*** Excerpted data Section Begins ***

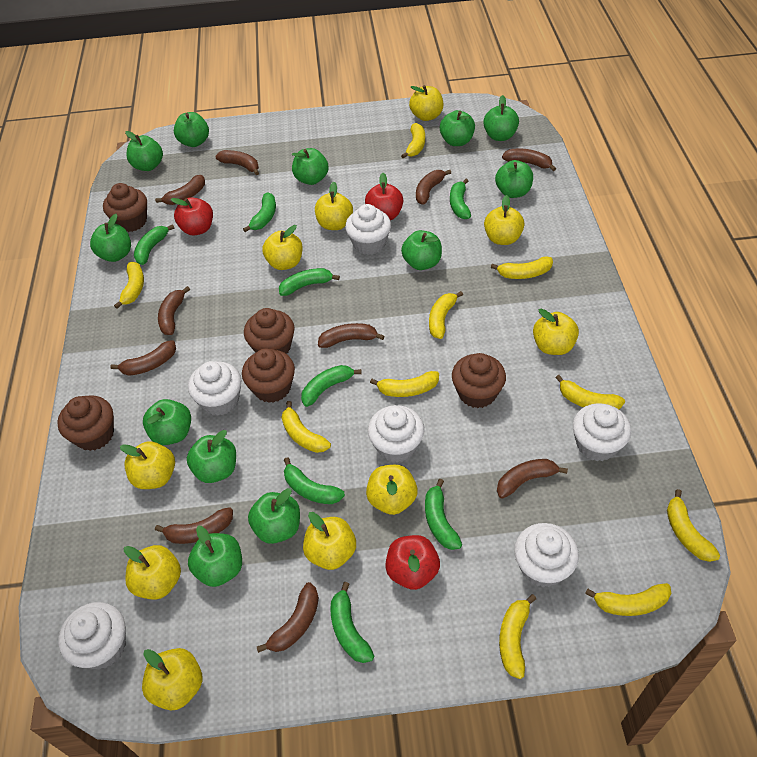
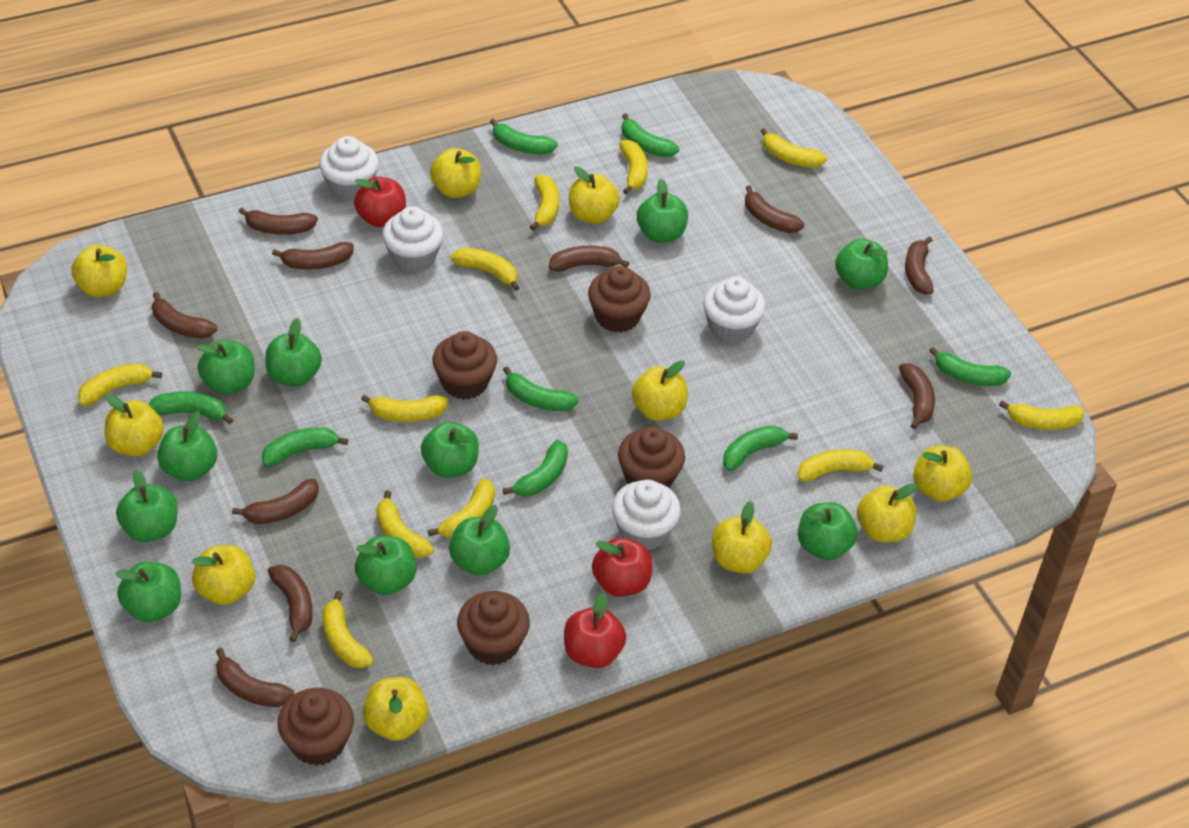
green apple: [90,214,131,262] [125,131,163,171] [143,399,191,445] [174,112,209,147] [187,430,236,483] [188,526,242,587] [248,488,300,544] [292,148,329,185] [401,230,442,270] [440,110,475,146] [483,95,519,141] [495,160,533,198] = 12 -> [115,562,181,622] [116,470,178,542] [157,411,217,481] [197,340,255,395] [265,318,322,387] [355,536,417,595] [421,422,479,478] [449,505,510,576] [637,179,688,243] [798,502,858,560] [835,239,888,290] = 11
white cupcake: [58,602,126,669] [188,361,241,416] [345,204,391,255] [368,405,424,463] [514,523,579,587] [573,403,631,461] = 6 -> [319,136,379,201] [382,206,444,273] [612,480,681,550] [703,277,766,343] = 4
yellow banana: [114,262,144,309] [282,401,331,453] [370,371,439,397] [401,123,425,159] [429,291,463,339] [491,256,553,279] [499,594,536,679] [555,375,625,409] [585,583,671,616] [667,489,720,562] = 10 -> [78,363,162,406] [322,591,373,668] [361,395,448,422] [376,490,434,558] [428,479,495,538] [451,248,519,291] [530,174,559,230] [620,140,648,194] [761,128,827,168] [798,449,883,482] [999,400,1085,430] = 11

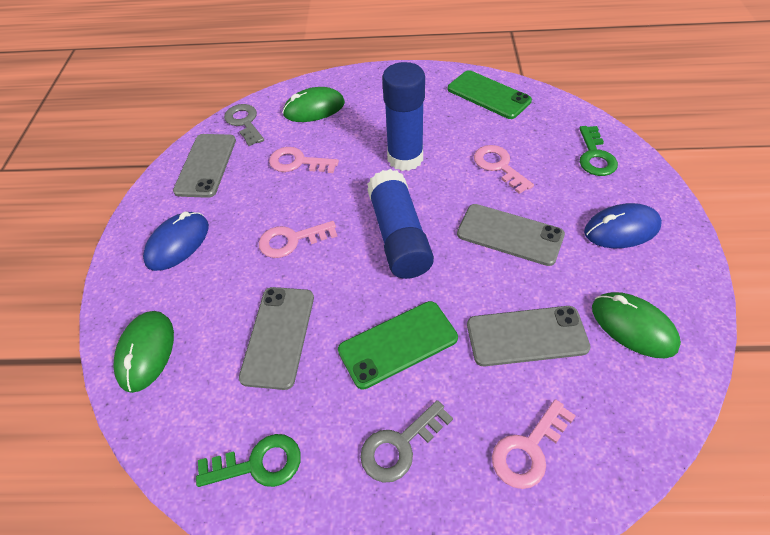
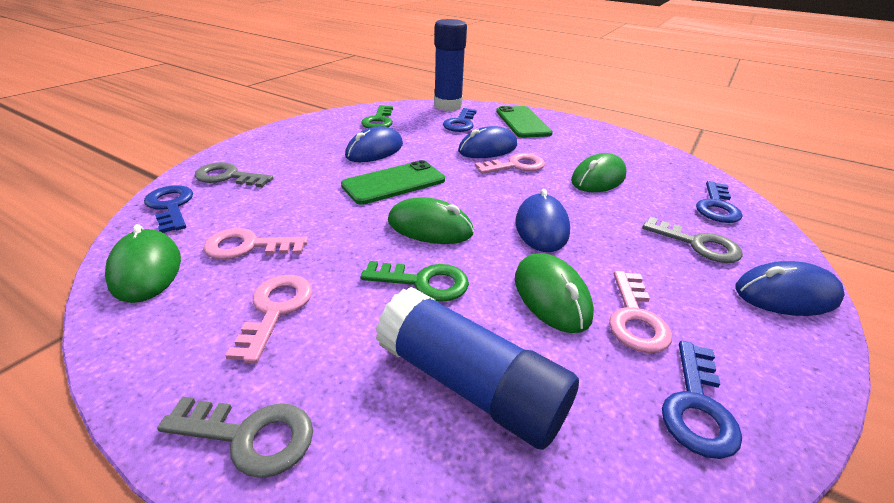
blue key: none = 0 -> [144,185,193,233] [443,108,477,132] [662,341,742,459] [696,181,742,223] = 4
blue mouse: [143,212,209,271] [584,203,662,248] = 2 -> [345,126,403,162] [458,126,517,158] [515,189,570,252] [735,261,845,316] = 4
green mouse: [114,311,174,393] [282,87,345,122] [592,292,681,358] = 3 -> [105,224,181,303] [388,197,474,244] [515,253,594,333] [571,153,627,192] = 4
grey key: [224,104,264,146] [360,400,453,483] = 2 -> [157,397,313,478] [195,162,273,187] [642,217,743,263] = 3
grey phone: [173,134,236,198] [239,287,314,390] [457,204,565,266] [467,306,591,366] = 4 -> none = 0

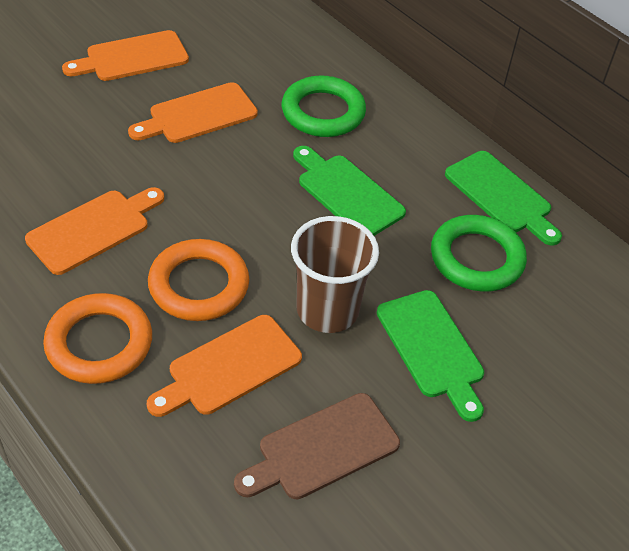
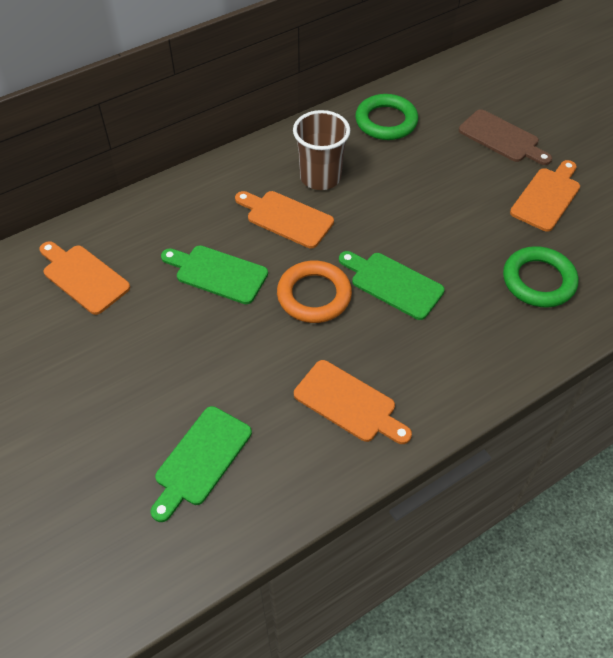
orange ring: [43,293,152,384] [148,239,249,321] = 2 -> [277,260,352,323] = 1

*** Excerpted data Section Ends ***

### Activity
From the line that contains "yellow banana: [114,262,144,309]" to the end of the listing, give every line again exactly as written. Leave the pictures out.

### Response to this task
yellow banana: [114,262,144,309] [282,401,331,453] [370,371,439,397] [401,123,425,159] [429,291,463,339] [491,256,553,279] [499,594,536,679] [555,375,625,409] [585,583,671,616] [667,489,720,562] = 10 -> [78,363,162,406] [322,591,373,668] [361,395,448,422] [376,490,434,558] [428,479,495,538] [451,248,519,291] [530,174,559,230] [620,140,648,194] [761,128,827,168] [798,449,883,482] [999,400,1085,430] = 11

blue key: none = 0 -> [144,185,193,233] [443,108,477,132] [662,341,742,459] [696,181,742,223] = 4
blue mouse: [143,212,209,271] [584,203,662,248] = 2 -> [345,126,403,162] [458,126,517,158] [515,189,570,252] [735,261,845,316] = 4
green mouse: [114,311,174,393] [282,87,345,122] [592,292,681,358] = 3 -> [105,224,181,303] [388,197,474,244] [515,253,594,333] [571,153,627,192] = 4
grey key: [224,104,264,146] [360,400,453,483] = 2 -> [157,397,313,478] [195,162,273,187] [642,217,743,263] = 3
grey phone: [173,134,236,198] [239,287,314,390] [457,204,565,266] [467,306,591,366] = 4 -> none = 0

orange ring: [43,293,152,384] [148,239,249,321] = 2 -> [277,260,352,323] = 1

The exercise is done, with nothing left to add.